* [What to work on]: No pictures, nothing altered: return the data below.

:: Data excerpt

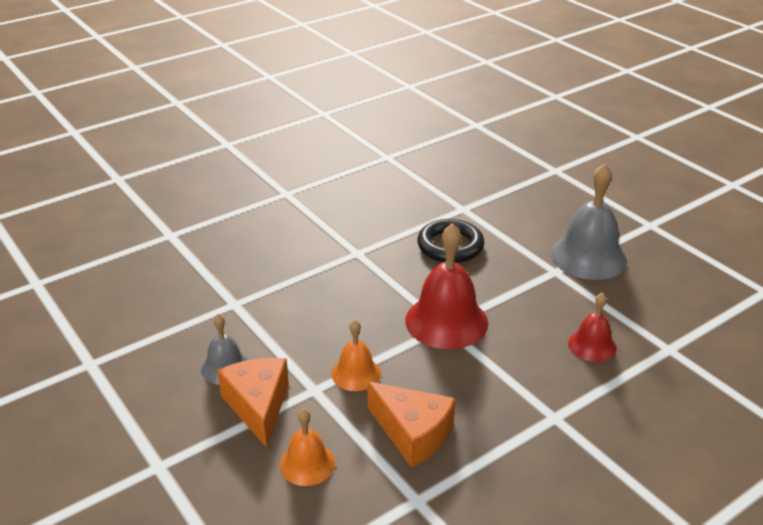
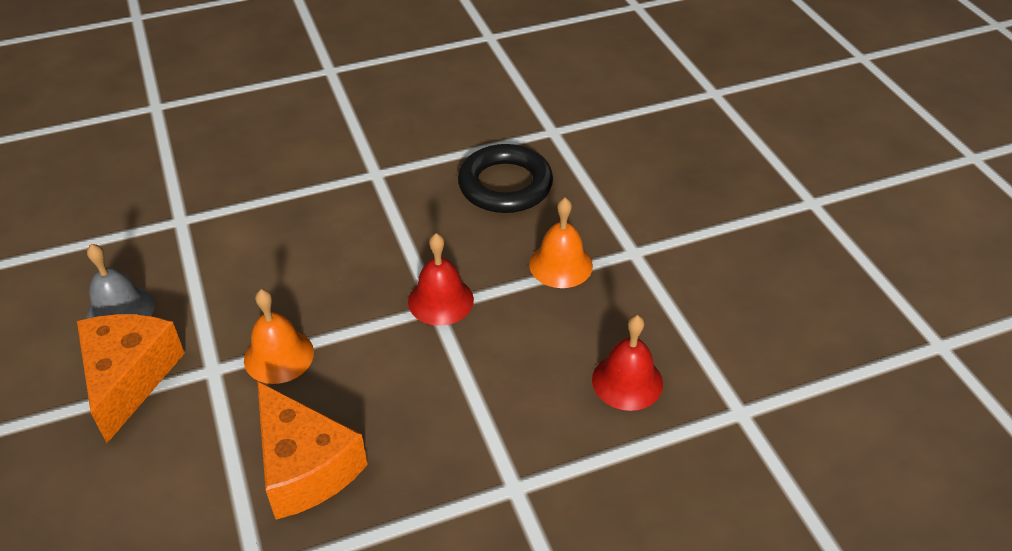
camera: 15 degrees right, 10 degrees up
(307, 464) = (144, 480): orange bell -> orange bell (561, 265)
(446, 321) = (440, 300): red bell -> red bell, size x0.56
(588, 257) = (693, 237): grey bell -> none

::::

* [Answer section]:
camera: 15 degrees right, 10 degrees up
(307, 464) = (144, 480): orange bell -> orange bell (561, 265)
(446, 321) = (440, 300): red bell -> red bell, size x0.56
(588, 257) = (693, 237): grey bell -> none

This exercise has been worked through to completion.